Provided records:

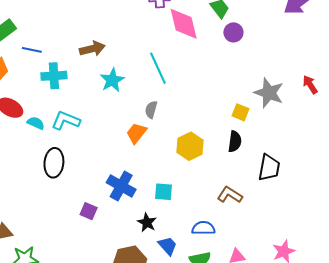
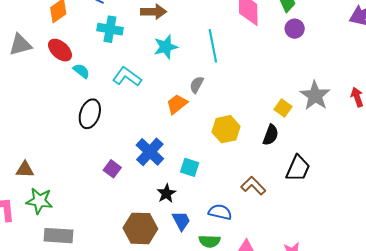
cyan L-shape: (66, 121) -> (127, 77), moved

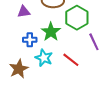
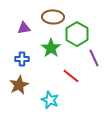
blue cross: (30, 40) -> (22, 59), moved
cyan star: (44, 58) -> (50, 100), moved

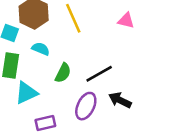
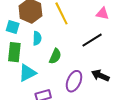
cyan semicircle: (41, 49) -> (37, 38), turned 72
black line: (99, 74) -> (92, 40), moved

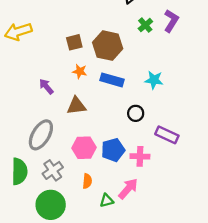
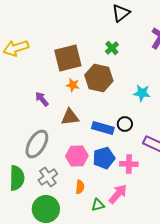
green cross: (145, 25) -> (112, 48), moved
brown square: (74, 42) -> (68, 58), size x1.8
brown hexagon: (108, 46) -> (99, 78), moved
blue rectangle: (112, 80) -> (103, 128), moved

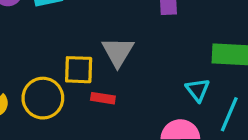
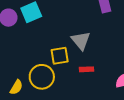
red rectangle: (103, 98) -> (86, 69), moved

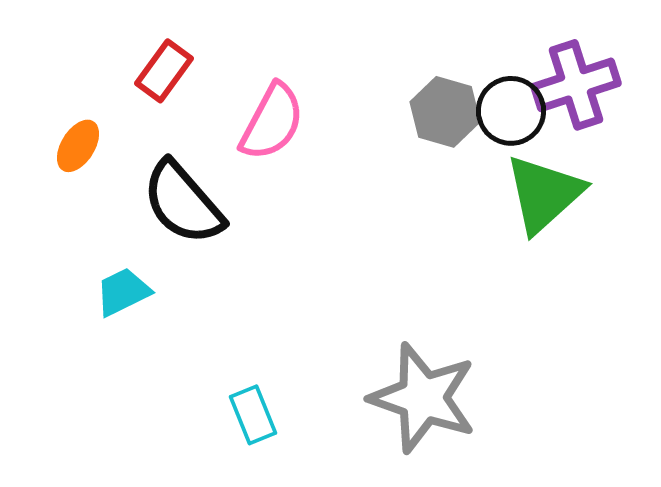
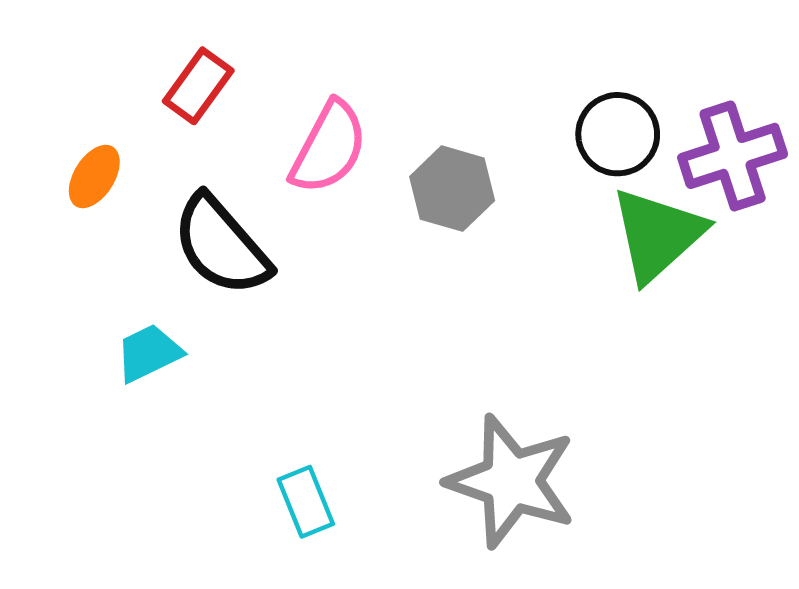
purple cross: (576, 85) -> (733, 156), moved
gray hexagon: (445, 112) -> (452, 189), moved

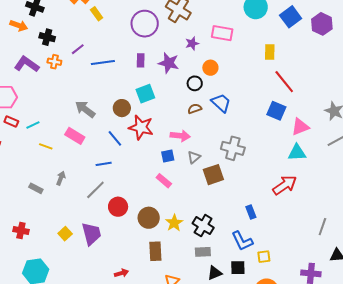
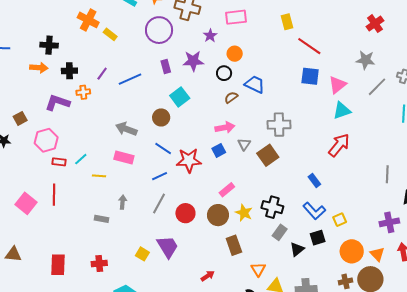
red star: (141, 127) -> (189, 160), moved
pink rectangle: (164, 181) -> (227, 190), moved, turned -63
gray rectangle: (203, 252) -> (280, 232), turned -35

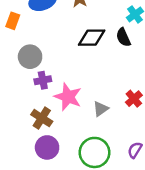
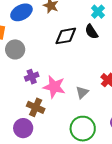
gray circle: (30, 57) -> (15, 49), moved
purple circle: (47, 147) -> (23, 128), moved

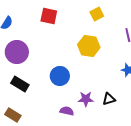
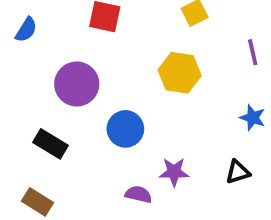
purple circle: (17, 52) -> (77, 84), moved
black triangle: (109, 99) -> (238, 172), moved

Assignment: Only an exact, picture-free copy of the entries counts as the answer.

Written answer:
cyan L-shape: (66, 121) -> (127, 77), moved

blue cross: (30, 40) -> (22, 59), moved
cyan star: (44, 58) -> (50, 100), moved

cyan semicircle: (41, 49) -> (37, 38), turned 72
black line: (99, 74) -> (92, 40), moved

green cross: (145, 25) -> (112, 48), moved
brown square: (74, 42) -> (68, 58), size x1.8
brown hexagon: (108, 46) -> (99, 78), moved
blue rectangle: (112, 80) -> (103, 128), moved

red rectangle: (103, 98) -> (86, 69), moved

purple cross: (576, 85) -> (733, 156), moved
gray hexagon: (445, 112) -> (452, 189), moved

red star: (141, 127) -> (189, 160), moved
pink rectangle: (164, 181) -> (227, 190), moved, turned -63
gray rectangle: (203, 252) -> (280, 232), turned -35

gray circle: (30, 57) -> (15, 49), moved
purple circle: (47, 147) -> (23, 128), moved

purple circle: (17, 52) -> (77, 84), moved
black triangle: (109, 99) -> (238, 172), moved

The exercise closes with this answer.